• **Problem to work on**: Line by line, give the data again exactly as it appears, but without pictures.

[Stored records]
↓
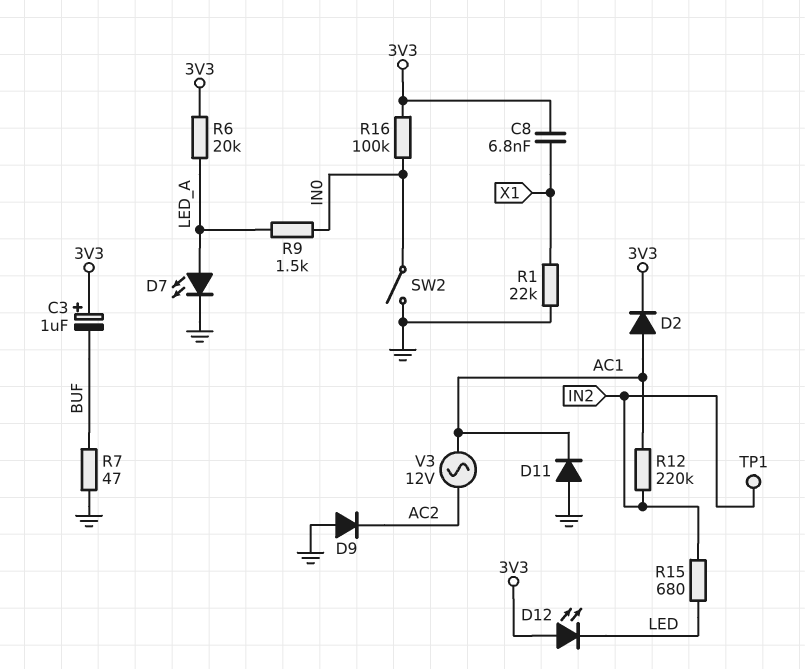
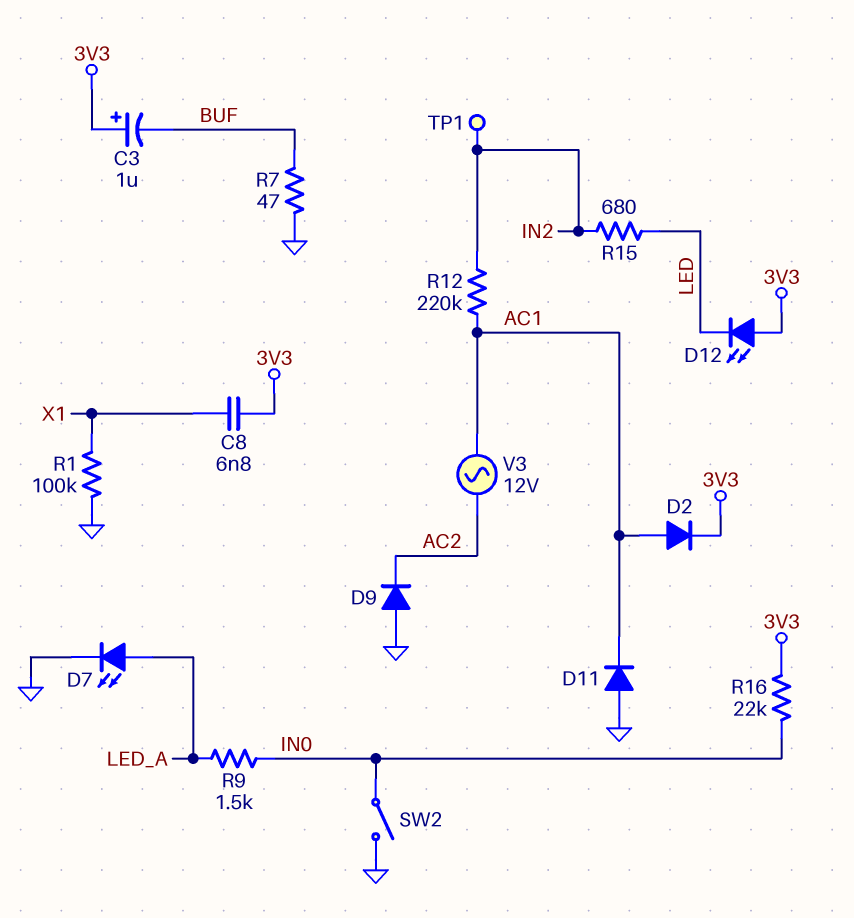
R1: 22k (GND, X1) -> 100k (GND, X1)
R6: 20k (3V3, LED_A) -> none
R16: 100k (3V3, IN0) -> 22k (3V3, IN0)

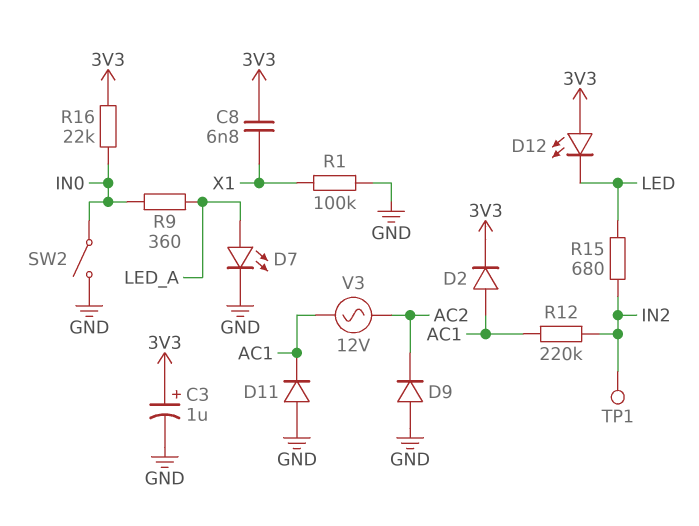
C3: 1uF (plus 3V3, minus BUF) -> 1uF (plus 3V3, minus GND)
R7: 47 (BUF, GND) -> none
R9: 1.5k (IN0, LED_A) -> 360 (IN0, LED_A)

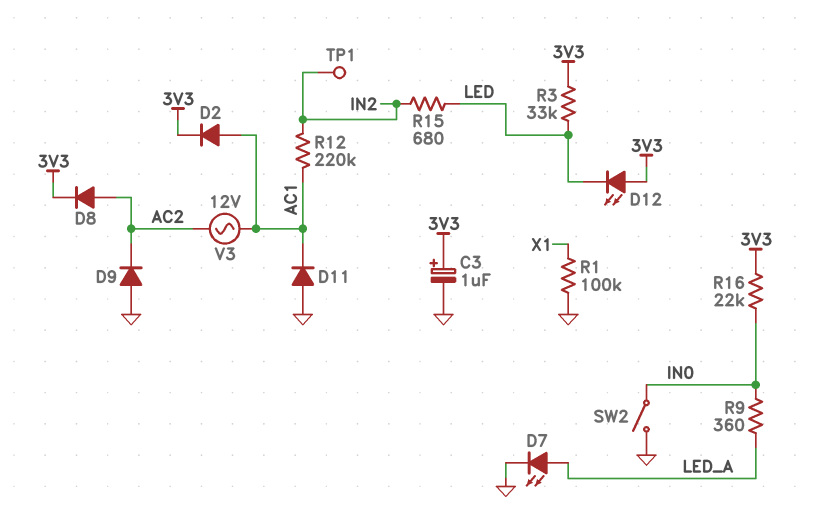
C8: 6.8nF (3V3, X1) -> none
D8: none -> diode (A AC2, K 3V3)
R3: none -> 33k (3V3, LED)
↑
• **Solution**:
R1: 22k (GND, X1) -> 100k (GND, X1)
R6: 20k (3V3, LED_A) -> none
R16: 100k (3V3, IN0) -> 22k (3V3, IN0)

C3: 1uF (plus 3V3, minus BUF) -> 1uF (plus 3V3, minus GND)
R7: 47 (BUF, GND) -> none
R9: 1.5k (IN0, LED_A) -> 360 (IN0, LED_A)

C8: 6.8nF (3V3, X1) -> none
D8: none -> diode (A AC2, K 3V3)
R3: none -> 33k (3V3, LED)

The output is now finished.